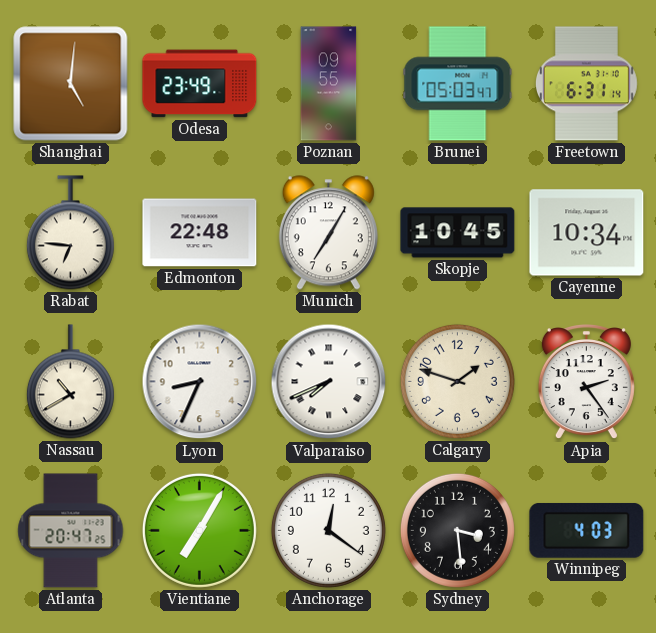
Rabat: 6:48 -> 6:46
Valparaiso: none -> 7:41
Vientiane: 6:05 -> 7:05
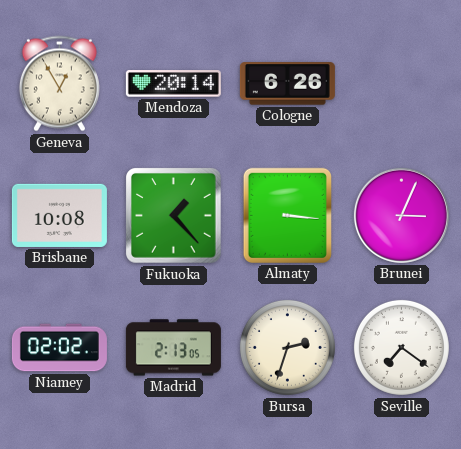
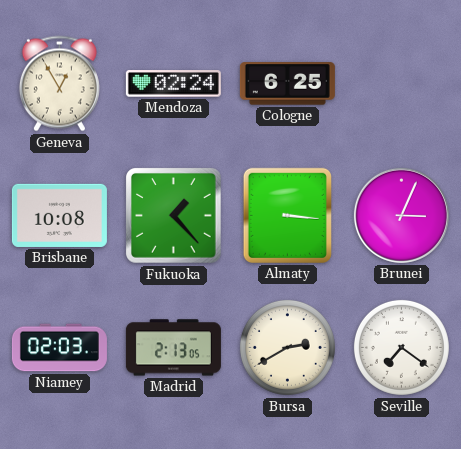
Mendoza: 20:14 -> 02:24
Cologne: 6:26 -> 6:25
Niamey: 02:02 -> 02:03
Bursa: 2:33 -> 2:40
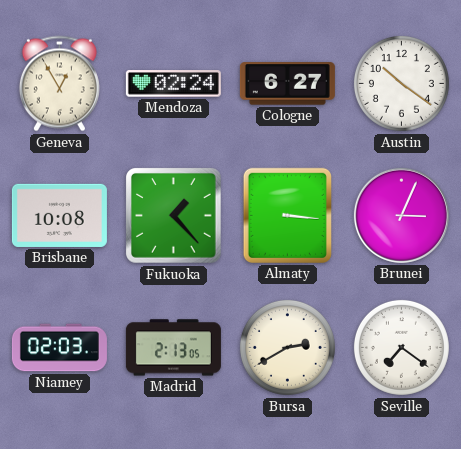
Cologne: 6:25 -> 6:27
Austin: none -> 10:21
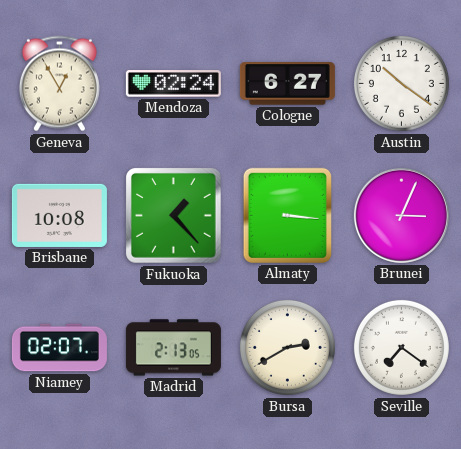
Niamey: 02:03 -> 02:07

- PROBLEM: Repeat every line of the material above word for word, leaving out the pictures.

- RESPONSE:
Rabat: 6:48 -> 6:46
Valparaiso: none -> 7:41
Vientiane: 6:05 -> 7:05
Mendoza: 20:14 -> 02:24
Cologne: 6:26 -> 6:25
Niamey: 02:02 -> 02:03
Bursa: 2:33 -> 2:40
Cologne: 6:25 -> 6:27
Austin: none -> 10:21
Niamey: 02:03 -> 02:07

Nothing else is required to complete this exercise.